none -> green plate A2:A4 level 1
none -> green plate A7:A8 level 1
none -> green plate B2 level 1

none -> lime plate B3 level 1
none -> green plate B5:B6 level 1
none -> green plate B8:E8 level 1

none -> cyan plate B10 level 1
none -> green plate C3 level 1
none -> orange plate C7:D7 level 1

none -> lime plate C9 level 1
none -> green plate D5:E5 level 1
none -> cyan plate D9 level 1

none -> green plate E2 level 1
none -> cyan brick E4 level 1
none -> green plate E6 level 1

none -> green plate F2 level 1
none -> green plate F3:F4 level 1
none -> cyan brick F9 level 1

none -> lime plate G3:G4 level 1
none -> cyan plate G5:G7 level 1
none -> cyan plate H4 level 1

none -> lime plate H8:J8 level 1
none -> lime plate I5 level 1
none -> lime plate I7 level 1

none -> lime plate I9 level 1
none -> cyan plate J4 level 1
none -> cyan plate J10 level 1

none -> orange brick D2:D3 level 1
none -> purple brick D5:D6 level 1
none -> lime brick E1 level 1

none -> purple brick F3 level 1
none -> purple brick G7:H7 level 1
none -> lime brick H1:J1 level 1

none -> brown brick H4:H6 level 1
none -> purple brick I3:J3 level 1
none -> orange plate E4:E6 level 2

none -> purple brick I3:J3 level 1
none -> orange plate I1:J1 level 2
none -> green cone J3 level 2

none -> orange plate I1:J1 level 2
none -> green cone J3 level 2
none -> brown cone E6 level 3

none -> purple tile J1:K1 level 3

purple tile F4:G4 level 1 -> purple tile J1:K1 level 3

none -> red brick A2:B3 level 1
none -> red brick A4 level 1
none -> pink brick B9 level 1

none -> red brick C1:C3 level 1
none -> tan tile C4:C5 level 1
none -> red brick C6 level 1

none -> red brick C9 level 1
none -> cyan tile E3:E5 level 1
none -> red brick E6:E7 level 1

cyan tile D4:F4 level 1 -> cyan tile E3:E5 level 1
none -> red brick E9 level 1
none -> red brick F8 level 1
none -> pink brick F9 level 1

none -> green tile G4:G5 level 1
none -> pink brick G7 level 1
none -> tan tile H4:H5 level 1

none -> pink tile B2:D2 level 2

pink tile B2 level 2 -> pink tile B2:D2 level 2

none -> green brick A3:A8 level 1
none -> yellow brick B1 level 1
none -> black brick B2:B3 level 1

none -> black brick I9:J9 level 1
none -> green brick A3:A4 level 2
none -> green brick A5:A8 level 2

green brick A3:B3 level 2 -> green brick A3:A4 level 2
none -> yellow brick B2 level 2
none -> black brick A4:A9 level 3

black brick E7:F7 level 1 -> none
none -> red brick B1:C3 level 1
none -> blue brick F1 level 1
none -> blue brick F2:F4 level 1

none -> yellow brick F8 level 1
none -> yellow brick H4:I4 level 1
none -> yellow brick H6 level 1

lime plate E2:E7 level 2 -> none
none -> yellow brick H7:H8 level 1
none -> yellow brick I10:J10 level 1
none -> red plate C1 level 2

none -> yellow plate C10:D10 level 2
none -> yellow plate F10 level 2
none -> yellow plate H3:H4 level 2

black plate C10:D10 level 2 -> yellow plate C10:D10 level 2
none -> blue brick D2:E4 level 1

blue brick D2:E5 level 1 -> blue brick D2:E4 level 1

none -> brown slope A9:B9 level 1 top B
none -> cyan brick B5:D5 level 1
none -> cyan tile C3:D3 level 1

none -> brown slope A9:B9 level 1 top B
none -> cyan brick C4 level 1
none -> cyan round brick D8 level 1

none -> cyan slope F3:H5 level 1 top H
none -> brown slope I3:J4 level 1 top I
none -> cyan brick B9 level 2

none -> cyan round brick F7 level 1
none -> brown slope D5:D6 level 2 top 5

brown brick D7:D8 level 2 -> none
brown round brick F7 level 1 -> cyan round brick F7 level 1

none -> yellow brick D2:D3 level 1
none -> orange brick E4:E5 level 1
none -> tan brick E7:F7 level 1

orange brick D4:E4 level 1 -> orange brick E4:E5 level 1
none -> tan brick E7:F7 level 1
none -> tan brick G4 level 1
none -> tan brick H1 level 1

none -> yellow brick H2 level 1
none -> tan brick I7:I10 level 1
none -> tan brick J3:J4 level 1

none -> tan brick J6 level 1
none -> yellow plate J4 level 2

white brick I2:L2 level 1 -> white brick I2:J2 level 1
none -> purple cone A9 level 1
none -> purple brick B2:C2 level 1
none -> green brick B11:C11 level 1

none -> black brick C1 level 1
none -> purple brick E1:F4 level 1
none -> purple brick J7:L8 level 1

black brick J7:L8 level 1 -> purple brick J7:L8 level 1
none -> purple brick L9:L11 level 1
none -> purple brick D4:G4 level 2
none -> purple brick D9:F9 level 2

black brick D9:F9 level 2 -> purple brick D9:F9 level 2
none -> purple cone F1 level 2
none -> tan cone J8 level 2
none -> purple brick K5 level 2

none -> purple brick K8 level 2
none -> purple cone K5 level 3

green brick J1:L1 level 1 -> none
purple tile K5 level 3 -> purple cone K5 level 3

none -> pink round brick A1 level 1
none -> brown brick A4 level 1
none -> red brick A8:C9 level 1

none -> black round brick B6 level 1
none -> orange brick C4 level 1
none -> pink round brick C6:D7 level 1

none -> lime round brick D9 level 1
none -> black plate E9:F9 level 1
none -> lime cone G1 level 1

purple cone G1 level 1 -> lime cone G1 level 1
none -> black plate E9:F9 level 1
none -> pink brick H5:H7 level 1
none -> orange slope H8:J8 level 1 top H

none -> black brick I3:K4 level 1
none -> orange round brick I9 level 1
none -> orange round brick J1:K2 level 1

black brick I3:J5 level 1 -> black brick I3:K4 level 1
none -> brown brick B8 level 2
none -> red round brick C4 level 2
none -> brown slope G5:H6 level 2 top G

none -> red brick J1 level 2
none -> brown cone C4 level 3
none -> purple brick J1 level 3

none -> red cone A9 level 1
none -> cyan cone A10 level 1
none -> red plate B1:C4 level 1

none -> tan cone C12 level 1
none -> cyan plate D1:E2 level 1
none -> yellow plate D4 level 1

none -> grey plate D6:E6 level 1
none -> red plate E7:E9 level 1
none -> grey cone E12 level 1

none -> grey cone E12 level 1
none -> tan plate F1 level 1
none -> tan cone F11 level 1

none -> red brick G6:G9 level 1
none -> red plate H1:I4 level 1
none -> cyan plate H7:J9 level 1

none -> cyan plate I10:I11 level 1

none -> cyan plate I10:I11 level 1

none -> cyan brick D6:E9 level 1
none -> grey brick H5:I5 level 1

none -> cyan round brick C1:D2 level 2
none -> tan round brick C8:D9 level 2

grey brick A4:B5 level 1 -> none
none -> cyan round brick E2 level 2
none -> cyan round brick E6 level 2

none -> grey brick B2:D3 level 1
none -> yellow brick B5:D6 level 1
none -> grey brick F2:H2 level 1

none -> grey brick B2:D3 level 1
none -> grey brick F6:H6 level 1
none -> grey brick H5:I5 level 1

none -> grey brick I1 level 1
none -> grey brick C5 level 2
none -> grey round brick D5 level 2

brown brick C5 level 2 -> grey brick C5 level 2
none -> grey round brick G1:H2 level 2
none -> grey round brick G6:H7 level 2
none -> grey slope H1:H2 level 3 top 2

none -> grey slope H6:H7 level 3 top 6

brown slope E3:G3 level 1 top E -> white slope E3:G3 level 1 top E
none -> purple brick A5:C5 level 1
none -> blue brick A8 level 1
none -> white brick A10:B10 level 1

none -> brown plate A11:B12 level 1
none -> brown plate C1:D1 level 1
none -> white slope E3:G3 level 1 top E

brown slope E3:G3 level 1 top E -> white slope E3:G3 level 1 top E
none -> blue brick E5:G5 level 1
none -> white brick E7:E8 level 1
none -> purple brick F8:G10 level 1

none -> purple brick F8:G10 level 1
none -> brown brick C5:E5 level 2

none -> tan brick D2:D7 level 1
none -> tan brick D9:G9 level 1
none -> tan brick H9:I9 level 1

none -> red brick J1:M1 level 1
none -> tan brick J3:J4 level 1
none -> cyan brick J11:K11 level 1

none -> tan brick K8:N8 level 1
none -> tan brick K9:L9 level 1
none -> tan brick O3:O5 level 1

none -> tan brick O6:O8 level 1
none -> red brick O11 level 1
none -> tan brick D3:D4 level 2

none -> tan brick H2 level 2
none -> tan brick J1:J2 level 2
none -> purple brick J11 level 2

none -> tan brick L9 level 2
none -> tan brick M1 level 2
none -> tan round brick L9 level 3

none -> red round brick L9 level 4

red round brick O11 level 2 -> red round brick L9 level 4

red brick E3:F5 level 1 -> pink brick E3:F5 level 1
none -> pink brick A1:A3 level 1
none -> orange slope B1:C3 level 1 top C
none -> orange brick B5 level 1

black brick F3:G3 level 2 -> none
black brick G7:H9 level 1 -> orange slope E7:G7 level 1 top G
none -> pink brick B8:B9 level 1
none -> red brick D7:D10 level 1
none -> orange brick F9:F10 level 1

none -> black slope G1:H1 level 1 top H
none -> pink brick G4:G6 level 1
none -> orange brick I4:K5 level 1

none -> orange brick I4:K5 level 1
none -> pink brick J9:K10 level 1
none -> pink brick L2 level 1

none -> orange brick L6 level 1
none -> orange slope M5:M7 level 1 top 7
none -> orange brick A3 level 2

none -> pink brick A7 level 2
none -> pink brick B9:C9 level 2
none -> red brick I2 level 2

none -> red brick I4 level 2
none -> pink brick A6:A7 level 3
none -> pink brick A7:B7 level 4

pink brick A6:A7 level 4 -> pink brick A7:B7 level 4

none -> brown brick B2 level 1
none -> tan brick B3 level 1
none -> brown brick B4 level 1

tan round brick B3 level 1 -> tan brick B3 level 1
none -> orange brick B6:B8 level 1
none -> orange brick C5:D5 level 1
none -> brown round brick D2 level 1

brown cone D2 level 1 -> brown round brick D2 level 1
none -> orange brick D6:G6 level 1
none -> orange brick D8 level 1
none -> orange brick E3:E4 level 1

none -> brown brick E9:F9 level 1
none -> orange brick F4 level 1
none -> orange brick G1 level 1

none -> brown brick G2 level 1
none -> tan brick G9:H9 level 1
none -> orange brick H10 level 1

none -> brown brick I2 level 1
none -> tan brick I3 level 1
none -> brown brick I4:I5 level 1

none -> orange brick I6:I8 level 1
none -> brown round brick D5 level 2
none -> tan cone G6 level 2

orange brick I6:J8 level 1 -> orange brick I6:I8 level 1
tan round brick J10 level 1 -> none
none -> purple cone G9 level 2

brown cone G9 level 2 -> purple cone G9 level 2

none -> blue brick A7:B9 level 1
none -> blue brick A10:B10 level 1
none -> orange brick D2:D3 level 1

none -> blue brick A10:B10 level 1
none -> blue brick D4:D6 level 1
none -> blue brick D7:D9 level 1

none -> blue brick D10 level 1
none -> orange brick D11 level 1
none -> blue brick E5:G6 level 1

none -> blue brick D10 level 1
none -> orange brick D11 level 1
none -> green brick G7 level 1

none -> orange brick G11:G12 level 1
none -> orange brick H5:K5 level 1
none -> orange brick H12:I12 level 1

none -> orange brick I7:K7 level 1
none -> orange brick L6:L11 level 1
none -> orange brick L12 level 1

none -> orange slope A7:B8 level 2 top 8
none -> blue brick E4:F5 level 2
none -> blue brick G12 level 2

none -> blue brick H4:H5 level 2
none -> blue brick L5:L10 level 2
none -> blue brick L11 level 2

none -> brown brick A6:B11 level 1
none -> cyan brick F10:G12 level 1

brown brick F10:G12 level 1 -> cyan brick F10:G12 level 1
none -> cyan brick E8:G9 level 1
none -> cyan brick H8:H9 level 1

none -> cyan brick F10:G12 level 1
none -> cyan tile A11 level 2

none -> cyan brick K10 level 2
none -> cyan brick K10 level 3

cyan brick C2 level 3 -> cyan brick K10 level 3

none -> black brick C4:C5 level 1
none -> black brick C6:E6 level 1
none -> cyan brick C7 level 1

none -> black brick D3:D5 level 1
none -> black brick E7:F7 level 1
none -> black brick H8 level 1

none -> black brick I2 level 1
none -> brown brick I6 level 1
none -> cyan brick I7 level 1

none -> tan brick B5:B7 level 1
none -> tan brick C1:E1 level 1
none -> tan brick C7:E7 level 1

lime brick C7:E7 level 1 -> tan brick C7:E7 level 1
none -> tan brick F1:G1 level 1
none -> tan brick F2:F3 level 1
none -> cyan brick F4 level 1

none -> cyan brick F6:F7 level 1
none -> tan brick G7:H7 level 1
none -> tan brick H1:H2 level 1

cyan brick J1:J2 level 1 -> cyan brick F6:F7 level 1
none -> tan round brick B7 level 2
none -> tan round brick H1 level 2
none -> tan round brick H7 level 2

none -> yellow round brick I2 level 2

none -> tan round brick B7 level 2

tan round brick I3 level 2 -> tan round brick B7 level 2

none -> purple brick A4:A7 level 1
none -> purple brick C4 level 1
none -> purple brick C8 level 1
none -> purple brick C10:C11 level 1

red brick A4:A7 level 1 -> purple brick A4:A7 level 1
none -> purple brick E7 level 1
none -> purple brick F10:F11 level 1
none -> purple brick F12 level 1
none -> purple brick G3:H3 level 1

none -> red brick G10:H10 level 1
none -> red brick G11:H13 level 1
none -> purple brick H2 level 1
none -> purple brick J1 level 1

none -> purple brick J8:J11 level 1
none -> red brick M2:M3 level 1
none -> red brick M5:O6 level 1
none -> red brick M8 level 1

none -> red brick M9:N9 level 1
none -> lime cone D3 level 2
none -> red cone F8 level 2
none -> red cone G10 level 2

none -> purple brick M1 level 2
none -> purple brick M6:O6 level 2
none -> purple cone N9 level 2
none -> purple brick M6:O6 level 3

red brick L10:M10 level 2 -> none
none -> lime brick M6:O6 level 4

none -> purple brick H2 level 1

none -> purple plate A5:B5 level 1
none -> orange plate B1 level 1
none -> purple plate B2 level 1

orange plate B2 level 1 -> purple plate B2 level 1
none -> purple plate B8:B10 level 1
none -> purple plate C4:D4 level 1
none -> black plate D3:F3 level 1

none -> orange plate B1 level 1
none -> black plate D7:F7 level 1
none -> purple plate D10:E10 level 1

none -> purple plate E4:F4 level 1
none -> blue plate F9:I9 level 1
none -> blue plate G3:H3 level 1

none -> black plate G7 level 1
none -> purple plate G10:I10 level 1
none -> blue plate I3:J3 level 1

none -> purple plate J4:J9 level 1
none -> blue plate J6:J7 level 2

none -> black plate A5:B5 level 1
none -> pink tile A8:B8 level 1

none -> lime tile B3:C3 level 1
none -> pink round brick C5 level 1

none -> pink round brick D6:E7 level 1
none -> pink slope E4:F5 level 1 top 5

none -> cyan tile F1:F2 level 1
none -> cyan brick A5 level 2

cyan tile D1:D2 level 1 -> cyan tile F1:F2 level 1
□ □ □ □ □
◆ **What this task involves**
Which lines run from the one holding "none -> yellow brick H2 level 1" through the one holding "none -> green brick B11:C11 level 1" in the records above? Repeat them exactly, both included, and nothing more.

◆ **Reply**
none -> yellow brick H2 level 1
none -> tan brick I7:I10 level 1
none -> tan brick J3:J4 level 1

none -> tan brick J6 level 1
none -> yellow plate J4 level 2

white brick I2:L2 level 1 -> white brick I2:J2 level 1
none -> purple cone A9 level 1
none -> purple brick B2:C2 level 1
none -> green brick B11:C11 level 1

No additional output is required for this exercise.